Task prompt: Your response should consist solely of the lines from the one containing "(182, 306) = (327, 311): blue" through the final line of the entries, repeated exactly.

[Object state change records]
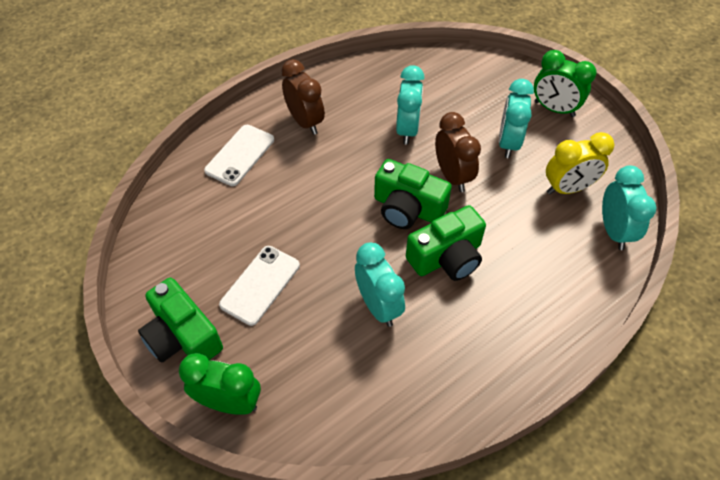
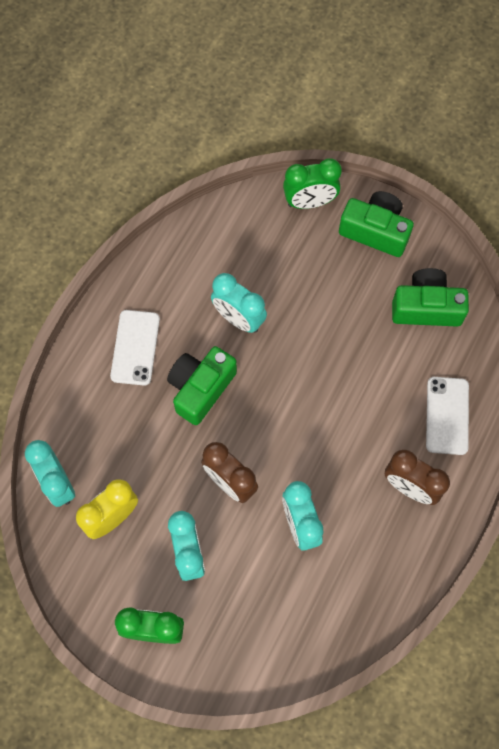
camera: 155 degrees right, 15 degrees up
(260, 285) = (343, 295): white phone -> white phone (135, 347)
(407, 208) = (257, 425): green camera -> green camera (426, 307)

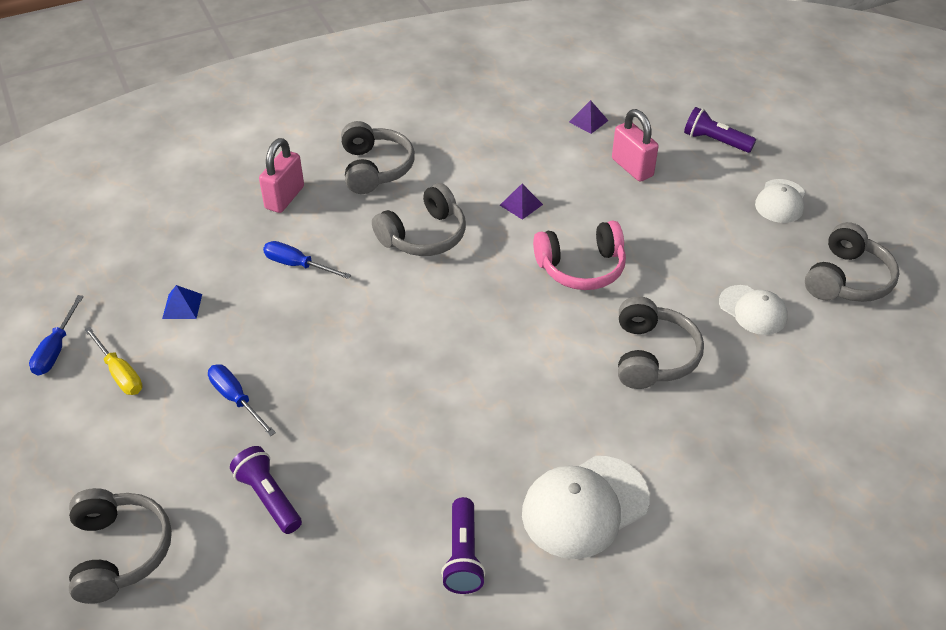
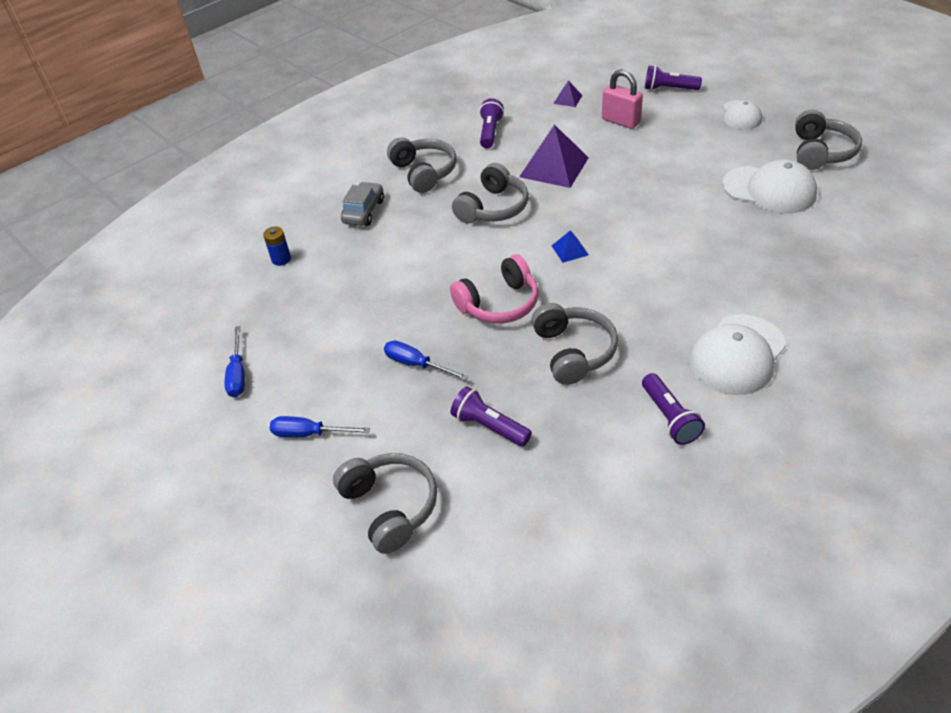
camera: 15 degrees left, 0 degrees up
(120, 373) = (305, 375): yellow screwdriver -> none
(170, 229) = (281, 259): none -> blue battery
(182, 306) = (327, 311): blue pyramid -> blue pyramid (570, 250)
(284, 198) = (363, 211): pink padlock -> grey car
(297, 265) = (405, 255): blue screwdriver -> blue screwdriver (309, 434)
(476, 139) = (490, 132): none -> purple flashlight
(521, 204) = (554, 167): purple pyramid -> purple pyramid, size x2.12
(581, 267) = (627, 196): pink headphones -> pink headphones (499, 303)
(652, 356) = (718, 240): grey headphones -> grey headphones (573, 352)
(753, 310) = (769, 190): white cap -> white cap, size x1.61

Output of the task:
(182, 306) = (327, 311): blue pyramid -> blue pyramid (570, 250)
(284, 198) = (363, 211): pink padlock -> grey car
(297, 265) = (405, 255): blue screwdriver -> blue screwdriver (309, 434)
(476, 139) = (490, 132): none -> purple flashlight
(521, 204) = (554, 167): purple pyramid -> purple pyramid, size x2.12
(581, 267) = (627, 196): pink headphones -> pink headphones (499, 303)
(652, 356) = (718, 240): grey headphones -> grey headphones (573, 352)
(753, 310) = (769, 190): white cap -> white cap, size x1.61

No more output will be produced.